-- Dataset content --
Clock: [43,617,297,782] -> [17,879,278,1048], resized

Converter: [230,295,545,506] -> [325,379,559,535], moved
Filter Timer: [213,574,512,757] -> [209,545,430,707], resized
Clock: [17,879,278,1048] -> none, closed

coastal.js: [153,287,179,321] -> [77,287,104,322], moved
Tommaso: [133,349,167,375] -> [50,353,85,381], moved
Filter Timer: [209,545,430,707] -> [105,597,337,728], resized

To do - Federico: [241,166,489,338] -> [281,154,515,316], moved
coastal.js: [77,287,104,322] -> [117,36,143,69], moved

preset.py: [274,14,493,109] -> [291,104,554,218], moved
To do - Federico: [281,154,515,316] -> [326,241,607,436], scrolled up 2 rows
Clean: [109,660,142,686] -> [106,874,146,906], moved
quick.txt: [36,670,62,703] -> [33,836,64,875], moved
...
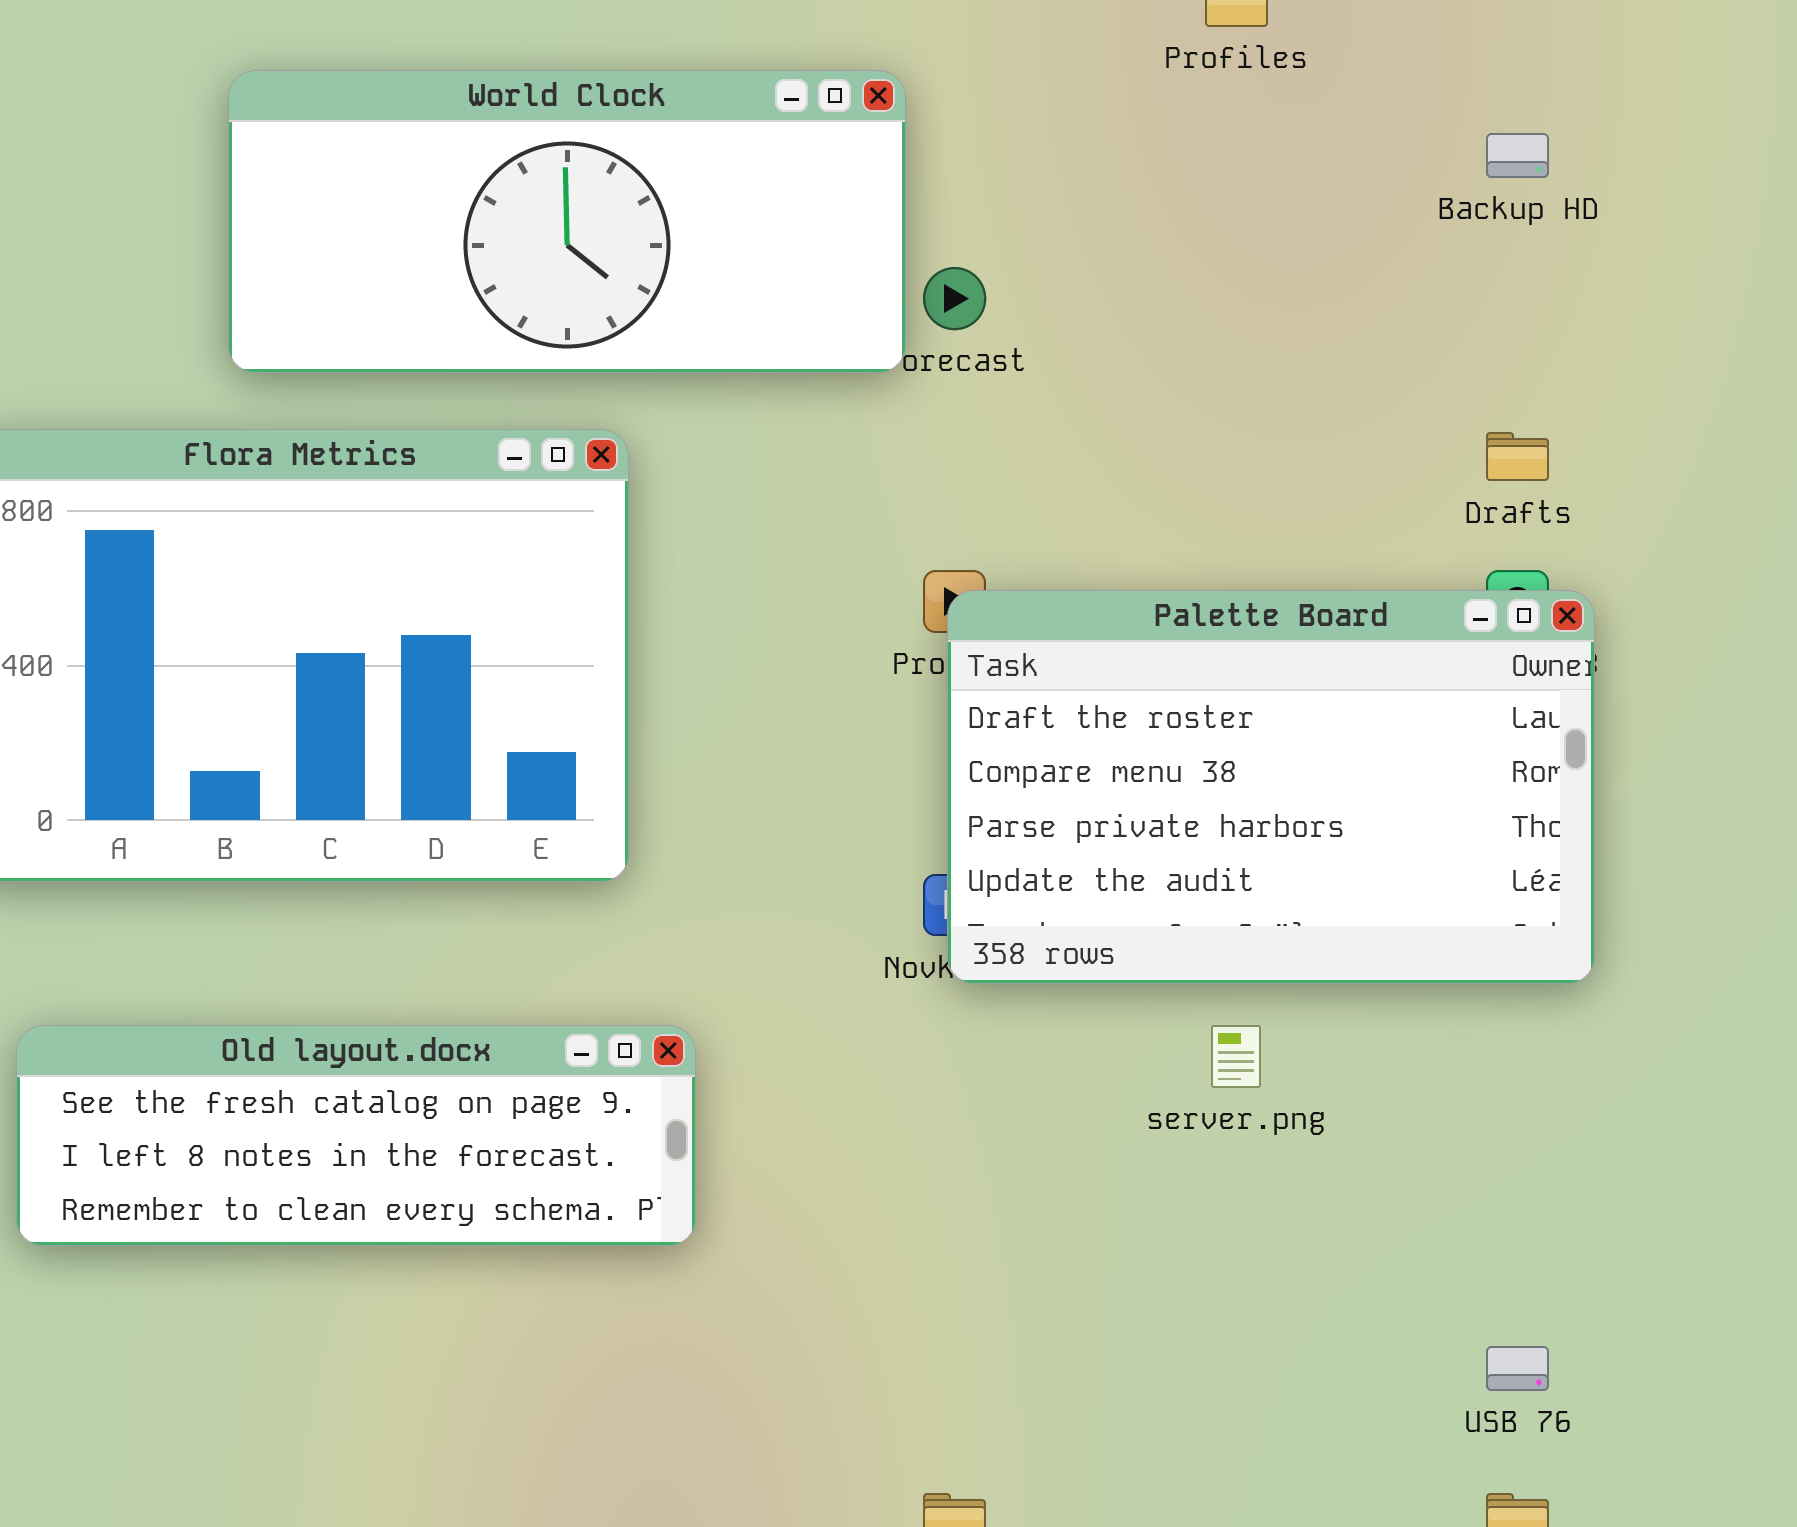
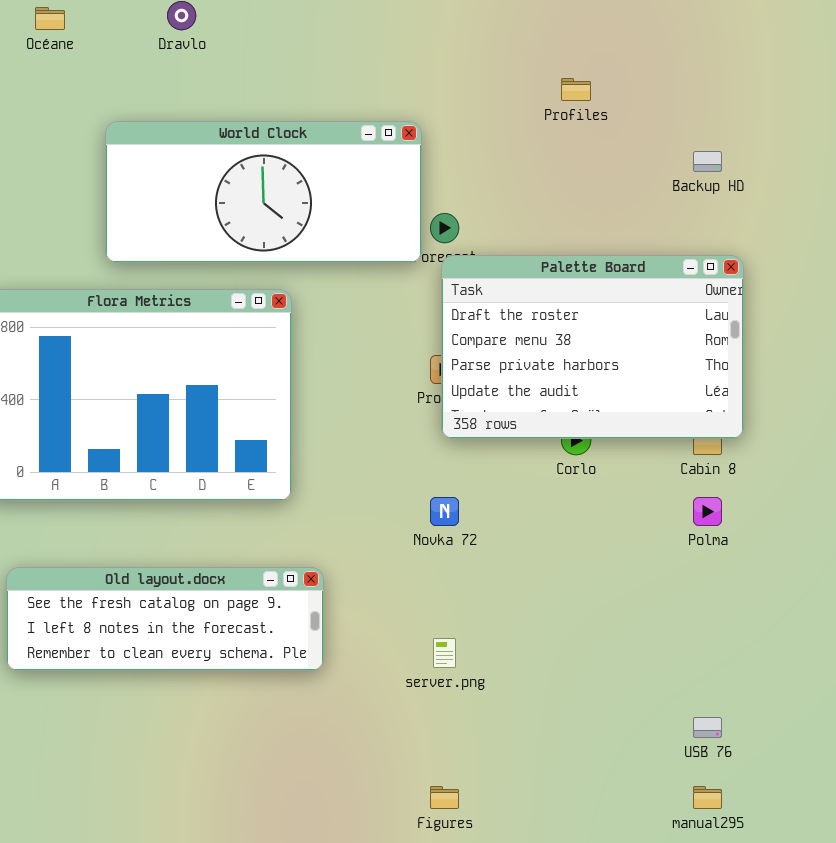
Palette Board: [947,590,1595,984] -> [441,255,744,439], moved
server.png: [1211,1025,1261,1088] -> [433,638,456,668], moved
==
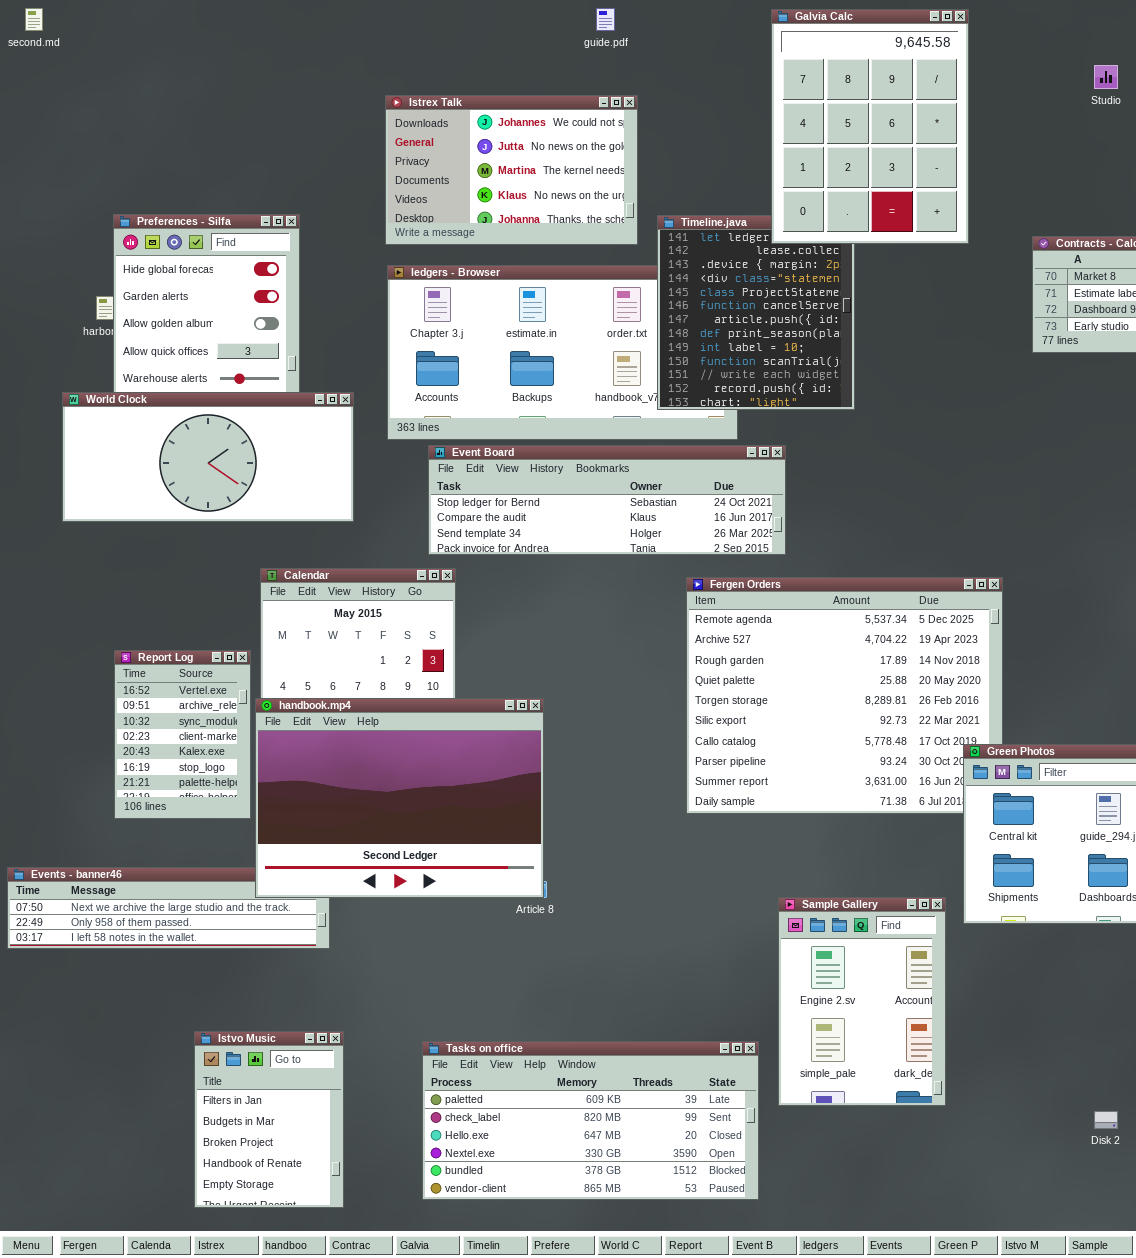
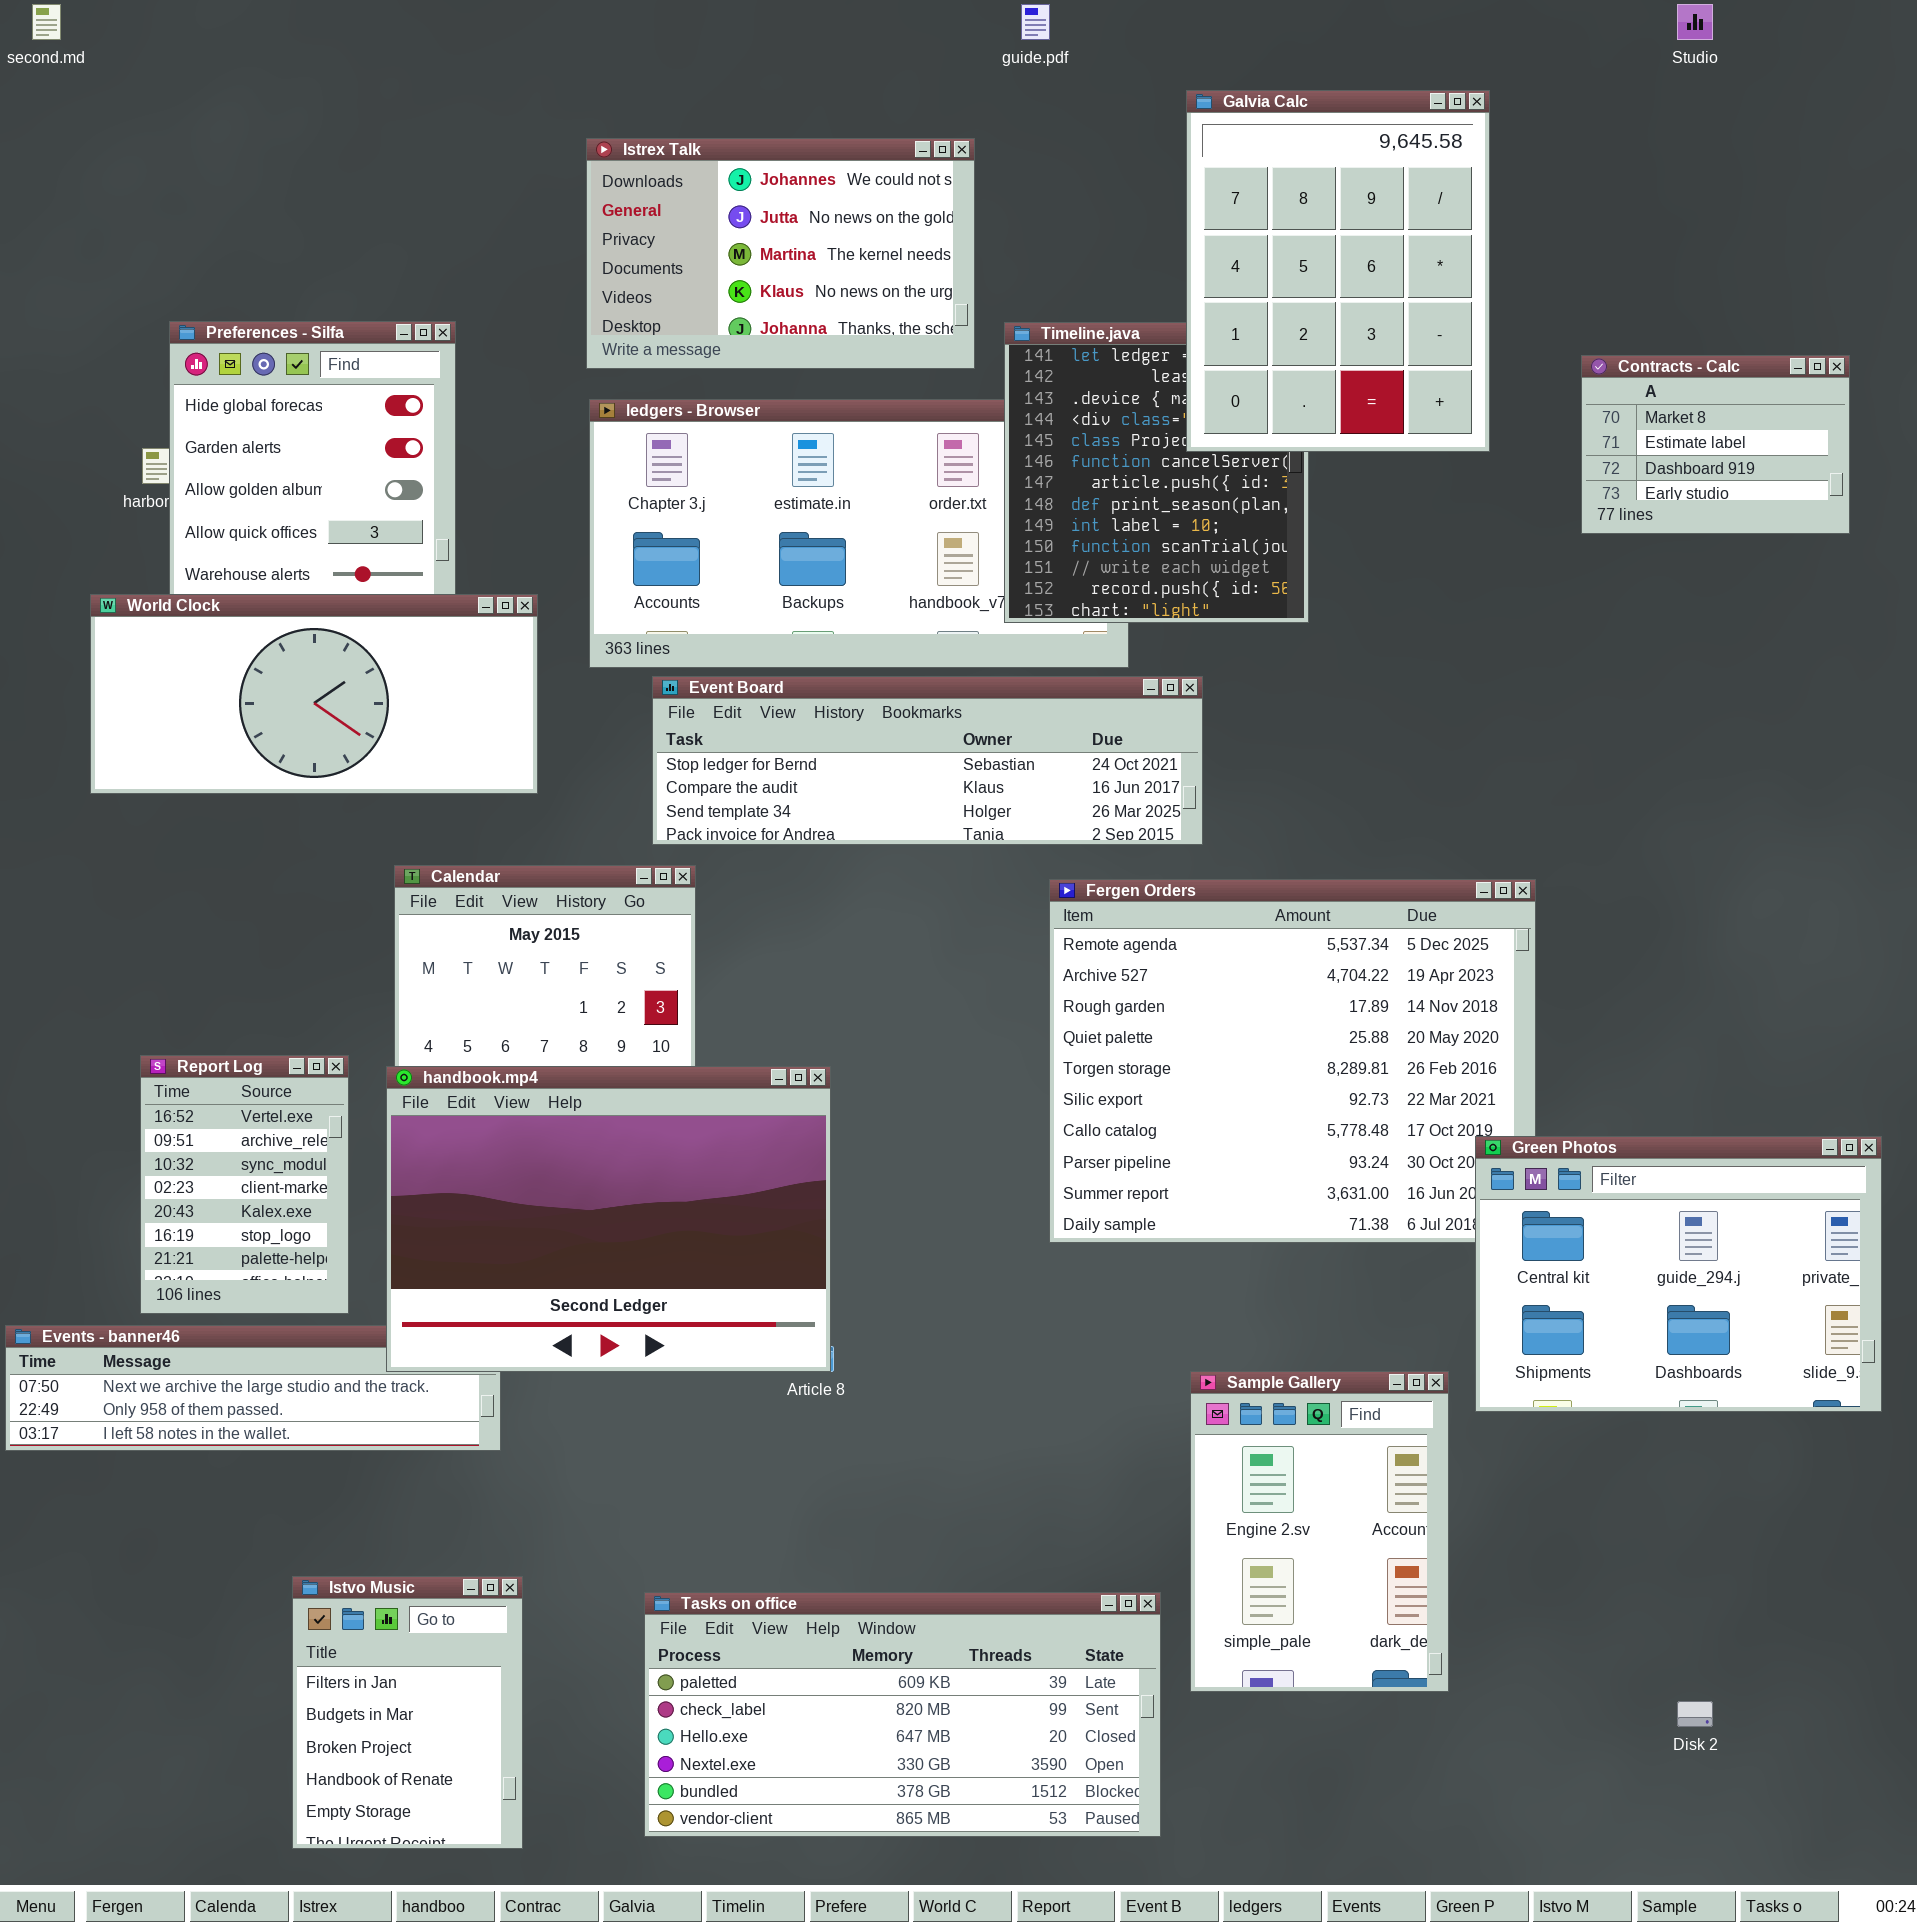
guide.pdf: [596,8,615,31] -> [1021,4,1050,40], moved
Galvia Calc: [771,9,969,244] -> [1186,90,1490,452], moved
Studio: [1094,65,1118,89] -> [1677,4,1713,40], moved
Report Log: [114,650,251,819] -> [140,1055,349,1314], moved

-- Aim of the exercise --
Output the lines above between the one holding "Clock: [43,617,297,782] ->" and the one holding "coastal.js: [153,287,179,321] ->", inclusive, with nothing before or after them.

-- Answer area --
Clock: [43,617,297,782] -> [17,879,278,1048], resized

Converter: [230,295,545,506] -> [325,379,559,535], moved
Filter Timer: [213,574,512,757] -> [209,545,430,707], resized
Clock: [17,879,278,1048] -> none, closed

coastal.js: [153,287,179,321] -> [77,287,104,322], moved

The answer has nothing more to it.